### [TO DO]
Beginning with the line below that contains "U3 pin SER: MOSI -> none" and ending with the line that contains "D2: diode (A COM, K 5V) -> none", copy every line exactly. Copy nothing else.

### [SUPPLIED DATA]
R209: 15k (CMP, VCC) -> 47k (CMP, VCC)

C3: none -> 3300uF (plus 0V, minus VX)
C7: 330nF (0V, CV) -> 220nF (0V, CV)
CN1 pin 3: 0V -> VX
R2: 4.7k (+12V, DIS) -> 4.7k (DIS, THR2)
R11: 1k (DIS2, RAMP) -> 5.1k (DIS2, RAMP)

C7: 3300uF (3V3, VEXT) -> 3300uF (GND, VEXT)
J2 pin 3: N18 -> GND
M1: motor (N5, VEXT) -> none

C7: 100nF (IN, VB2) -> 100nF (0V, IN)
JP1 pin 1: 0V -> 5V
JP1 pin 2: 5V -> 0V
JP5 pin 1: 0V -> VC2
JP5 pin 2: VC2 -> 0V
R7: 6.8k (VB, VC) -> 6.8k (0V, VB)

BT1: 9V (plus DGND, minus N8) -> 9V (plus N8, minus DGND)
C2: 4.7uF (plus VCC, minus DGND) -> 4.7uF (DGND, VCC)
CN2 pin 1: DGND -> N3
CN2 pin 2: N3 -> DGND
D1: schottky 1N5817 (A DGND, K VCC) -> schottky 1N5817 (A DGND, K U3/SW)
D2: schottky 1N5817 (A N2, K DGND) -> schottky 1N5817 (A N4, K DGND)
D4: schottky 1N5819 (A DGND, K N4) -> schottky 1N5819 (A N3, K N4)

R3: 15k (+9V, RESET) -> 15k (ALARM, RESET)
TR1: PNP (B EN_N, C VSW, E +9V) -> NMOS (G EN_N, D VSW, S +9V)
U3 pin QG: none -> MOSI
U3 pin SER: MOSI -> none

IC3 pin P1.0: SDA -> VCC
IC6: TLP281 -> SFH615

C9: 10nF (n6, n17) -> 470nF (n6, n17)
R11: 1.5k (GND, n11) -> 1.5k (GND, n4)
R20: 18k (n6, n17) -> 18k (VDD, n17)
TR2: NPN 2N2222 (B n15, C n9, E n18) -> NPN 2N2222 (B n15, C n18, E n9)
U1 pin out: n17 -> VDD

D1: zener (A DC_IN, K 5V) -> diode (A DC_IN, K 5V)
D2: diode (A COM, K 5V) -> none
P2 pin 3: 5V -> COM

### [OUTPUT OF THE EXERCISE]
U3 pin SER: MOSI -> none

IC3 pin P1.0: SDA -> VCC
IC6: TLP281 -> SFH615

C9: 10nF (n6, n17) -> 470nF (n6, n17)
R11: 1.5k (GND, n11) -> 1.5k (GND, n4)
R20: 18k (n6, n17) -> 18k (VDD, n17)
TR2: NPN 2N2222 (B n15, C n9, E n18) -> NPN 2N2222 (B n15, C n18, E n9)
U1 pin out: n17 -> VDD

D1: zener (A DC_IN, K 5V) -> diode (A DC_IN, K 5V)
D2: diode (A COM, K 5V) -> none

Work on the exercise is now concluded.